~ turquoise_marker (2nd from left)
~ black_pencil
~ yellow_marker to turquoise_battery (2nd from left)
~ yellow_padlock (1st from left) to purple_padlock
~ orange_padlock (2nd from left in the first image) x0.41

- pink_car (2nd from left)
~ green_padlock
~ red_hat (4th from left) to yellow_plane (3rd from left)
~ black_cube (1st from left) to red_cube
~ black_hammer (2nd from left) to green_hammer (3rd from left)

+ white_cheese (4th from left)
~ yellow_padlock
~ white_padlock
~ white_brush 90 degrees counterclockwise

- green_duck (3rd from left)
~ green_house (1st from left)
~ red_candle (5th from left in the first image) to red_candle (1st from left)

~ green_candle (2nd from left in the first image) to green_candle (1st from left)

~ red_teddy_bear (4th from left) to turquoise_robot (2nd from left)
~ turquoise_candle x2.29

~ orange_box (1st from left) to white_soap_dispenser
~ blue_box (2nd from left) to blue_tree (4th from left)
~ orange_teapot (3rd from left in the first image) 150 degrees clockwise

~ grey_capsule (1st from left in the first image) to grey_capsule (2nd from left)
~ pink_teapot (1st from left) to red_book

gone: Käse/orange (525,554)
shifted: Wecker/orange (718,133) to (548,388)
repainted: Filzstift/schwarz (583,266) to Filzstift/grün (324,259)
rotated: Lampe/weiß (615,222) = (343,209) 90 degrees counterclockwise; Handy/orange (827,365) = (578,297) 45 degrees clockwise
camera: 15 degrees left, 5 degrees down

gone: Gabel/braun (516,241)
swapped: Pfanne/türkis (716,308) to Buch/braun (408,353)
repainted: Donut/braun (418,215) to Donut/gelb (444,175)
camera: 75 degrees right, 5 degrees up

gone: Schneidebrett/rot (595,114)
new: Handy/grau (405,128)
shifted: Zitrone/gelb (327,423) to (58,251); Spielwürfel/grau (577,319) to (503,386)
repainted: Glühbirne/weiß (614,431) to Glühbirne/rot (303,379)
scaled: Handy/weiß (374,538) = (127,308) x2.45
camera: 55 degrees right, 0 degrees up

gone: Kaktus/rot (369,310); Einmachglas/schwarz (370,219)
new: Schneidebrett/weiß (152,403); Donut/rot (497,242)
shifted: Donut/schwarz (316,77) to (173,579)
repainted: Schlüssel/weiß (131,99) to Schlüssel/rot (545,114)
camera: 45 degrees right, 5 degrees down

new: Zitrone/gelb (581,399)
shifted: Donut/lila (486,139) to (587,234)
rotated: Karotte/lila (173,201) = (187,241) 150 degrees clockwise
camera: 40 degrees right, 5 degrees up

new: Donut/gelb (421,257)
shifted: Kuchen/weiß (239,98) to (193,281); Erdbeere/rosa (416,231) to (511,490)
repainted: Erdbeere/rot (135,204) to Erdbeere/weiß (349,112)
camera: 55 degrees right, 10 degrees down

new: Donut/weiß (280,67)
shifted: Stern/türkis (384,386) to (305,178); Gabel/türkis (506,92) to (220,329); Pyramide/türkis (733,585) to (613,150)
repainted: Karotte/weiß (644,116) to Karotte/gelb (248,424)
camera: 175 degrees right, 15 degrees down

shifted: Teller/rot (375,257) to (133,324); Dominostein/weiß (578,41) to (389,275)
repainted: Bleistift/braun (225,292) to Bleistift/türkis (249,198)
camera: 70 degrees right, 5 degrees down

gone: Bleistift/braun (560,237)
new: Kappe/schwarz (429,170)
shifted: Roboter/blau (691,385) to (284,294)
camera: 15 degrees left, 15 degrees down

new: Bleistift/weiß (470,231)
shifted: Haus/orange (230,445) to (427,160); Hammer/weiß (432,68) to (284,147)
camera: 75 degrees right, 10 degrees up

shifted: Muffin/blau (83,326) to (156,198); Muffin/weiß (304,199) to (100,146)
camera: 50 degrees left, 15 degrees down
+++
**Your task**
Using the listing above, return exactly, and only, the lines from the one that contains "gone: Käse/orange (525,554)" through its last line, both included.

**Exercise answer**
gone: Käse/orange (525,554)
shifted: Wecker/orange (718,133) to (548,388)
repainted: Filzstift/schwarz (583,266) to Filzstift/grün (324,259)
rotated: Lampe/weiß (615,222) = (343,209) 90 degrees counterclockwise; Handy/orange (827,365) = (578,297) 45 degrees clockwise
camera: 15 degrees left, 5 degrees down

gone: Gabel/braun (516,241)
swapped: Pfanne/türkis (716,308) to Buch/braun (408,353)
repainted: Donut/braun (418,215) to Donut/gelb (444,175)
camera: 75 degrees right, 5 degrees up

gone: Schneidebrett/rot (595,114)
new: Handy/grau (405,128)
shifted: Zitrone/gelb (327,423) to (58,251); Spielwürfel/grau (577,319) to (503,386)
repainted: Glühbirne/weiß (614,431) to Glühbirne/rot (303,379)
scaled: Handy/weiß (374,538) = (127,308) x2.45
camera: 55 degrees right, 0 degrees up

gone: Kaktus/rot (369,310); Einmachglas/schwarz (370,219)
new: Schneidebrett/weiß (152,403); Donut/rot (497,242)
shifted: Donut/schwarz (316,77) to (173,579)
repainted: Schlüssel/weiß (131,99) to Schlüssel/rot (545,114)
camera: 45 degrees right, 5 degrees down

new: Zitrone/gelb (581,399)
shifted: Donut/lila (486,139) to (587,234)
rotated: Karotte/lila (173,201) = (187,241) 150 degrees clockwise
camera: 40 degrees right, 5 degrees up

new: Donut/gelb (421,257)
shifted: Kuchen/weiß (239,98) to (193,281); Erdbeere/rosa (416,231) to (511,490)
repainted: Erdbeere/rot (135,204) to Erdbeere/weiß (349,112)
camera: 55 degrees right, 10 degrees down

new: Donut/weiß (280,67)
shifted: Stern/türkis (384,386) to (305,178); Gabel/türkis (506,92) to (220,329); Pyramide/türkis (733,585) to (613,150)
repainted: Karotte/weiß (644,116) to Karotte/gelb (248,424)
camera: 175 degrees right, 15 degrees down

shifted: Teller/rot (375,257) to (133,324); Dominostein/weiß (578,41) to (389,275)
repainted: Bleistift/braun (225,292) to Bleistift/türkis (249,198)
camera: 70 degrees right, 5 degrees down

gone: Bleistift/braun (560,237)
new: Kappe/schwarz (429,170)
shifted: Roboter/blau (691,385) to (284,294)
camera: 15 degrees left, 15 degrees down

new: Bleistift/weiß (470,231)
shifted: Haus/orange (230,445) to (427,160); Hammer/weiß (432,68) to (284,147)
camera: 75 degrees right, 10 degrees up

shifted: Muffin/blau (83,326) to (156,198); Muffin/weiß (304,199) to (100,146)
camera: 50 degrees left, 15 degrees down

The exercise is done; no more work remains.